EXERCISE AIM — Could you copy out all the lines in the material below where the word "black" occurs?

STORED DATA —
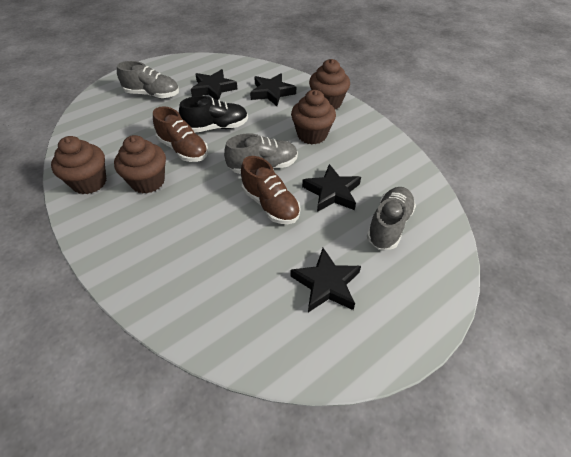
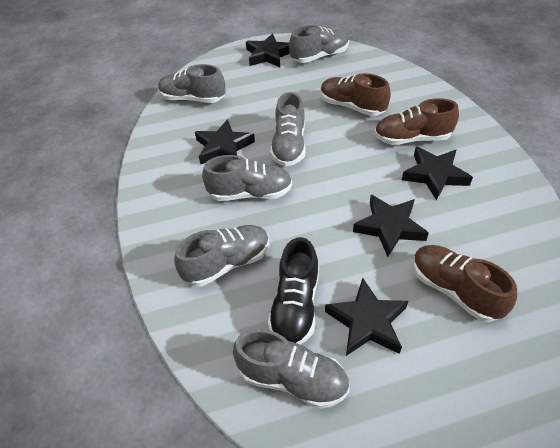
black star: 4 -> 5
brown cupcake: 4 -> 0
brown shoe: 2 -> 3
grey shoe: 3 -> 6

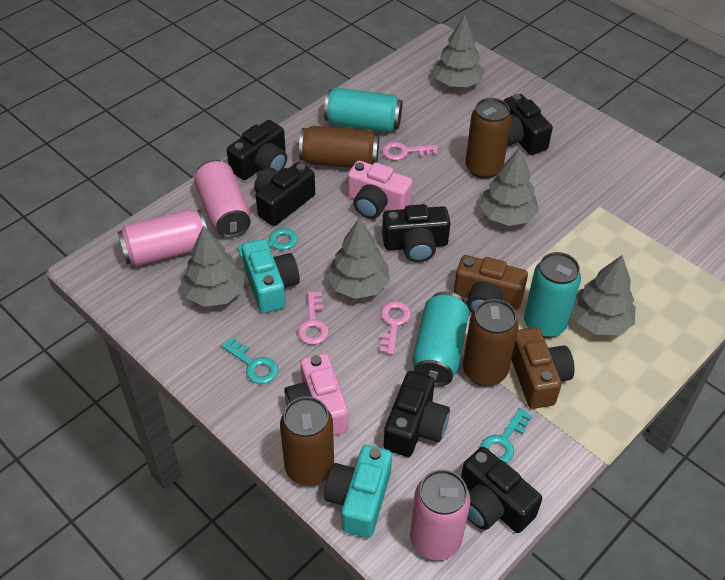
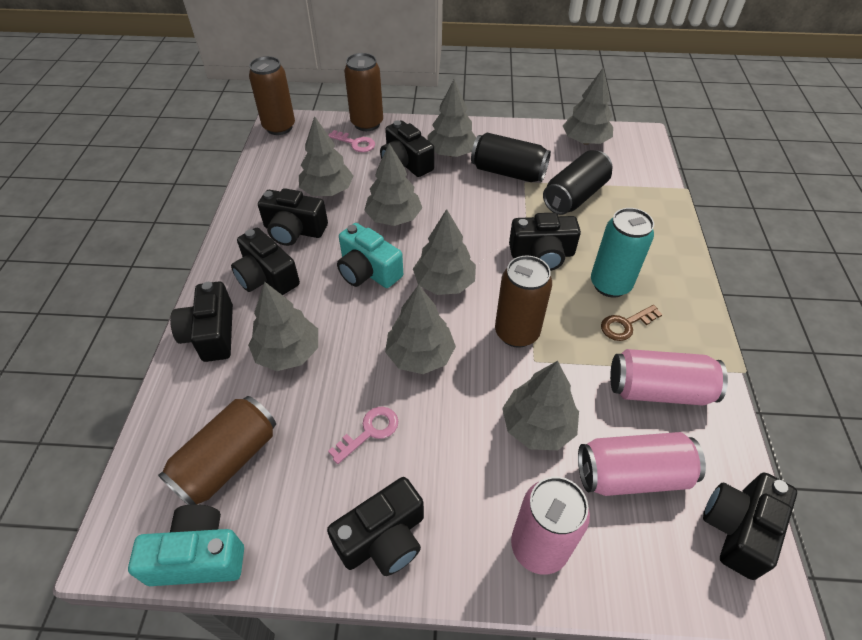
black camera: 6 -> 7
black can: 0 -> 2
brown camera: 2 -> 0
brown key: 0 -> 1
grey tree: 5 -> 8
pink camera: 2 -> 0
pink key: 3 -> 2
turquoise can: 3 -> 1
turquoise key: 3 -> 0

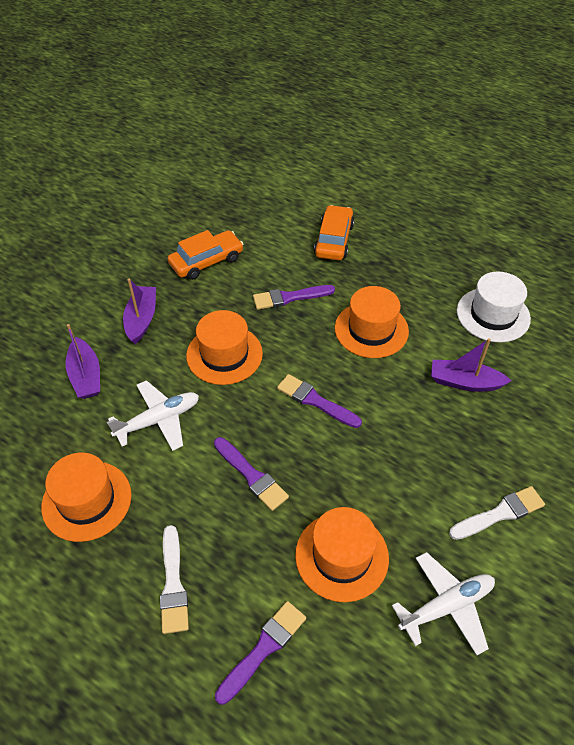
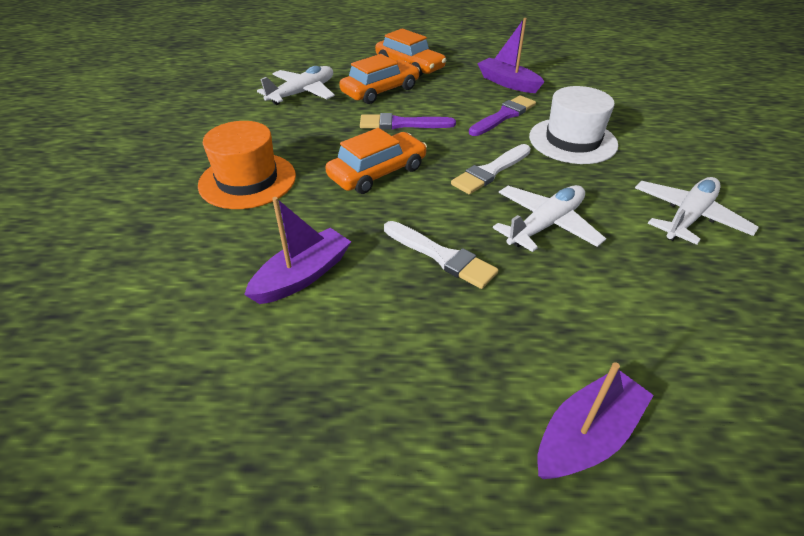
orange car: 2 -> 3
orange hat: 4 -> 1
purple brush: 4 -> 2
white plane: 2 -> 3

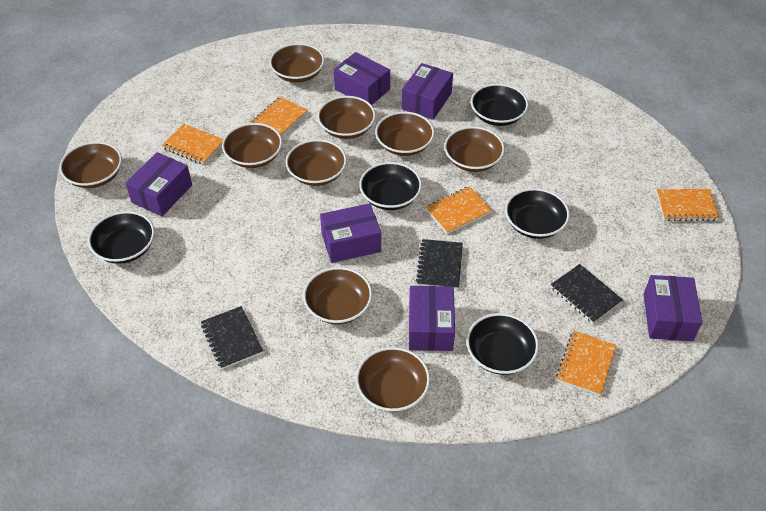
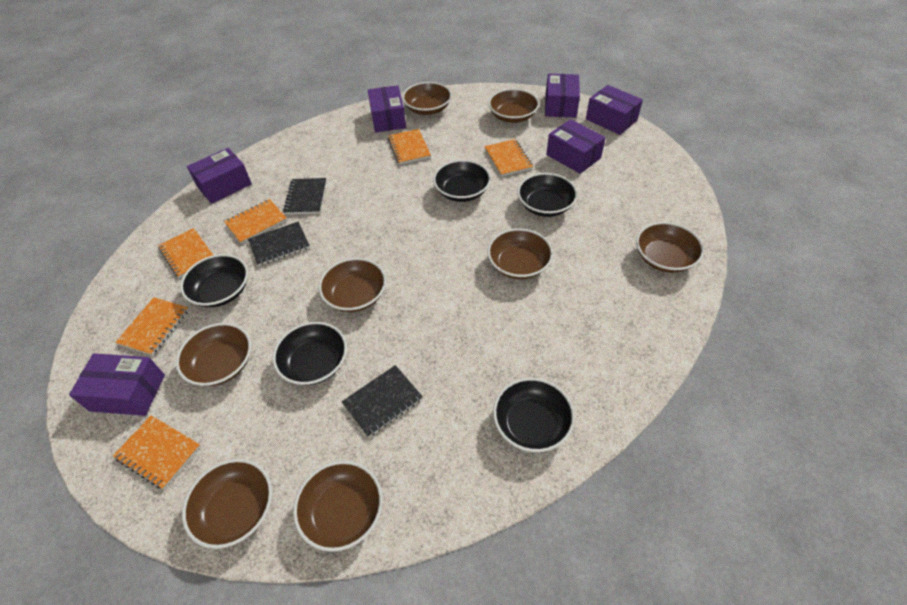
brown bowl: 9 -> 8
orange notebook: 5 -> 6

OUTPUT BELOW —
black star: 4 -> 5
black camera: 6 -> 7
black can: 0 -> 2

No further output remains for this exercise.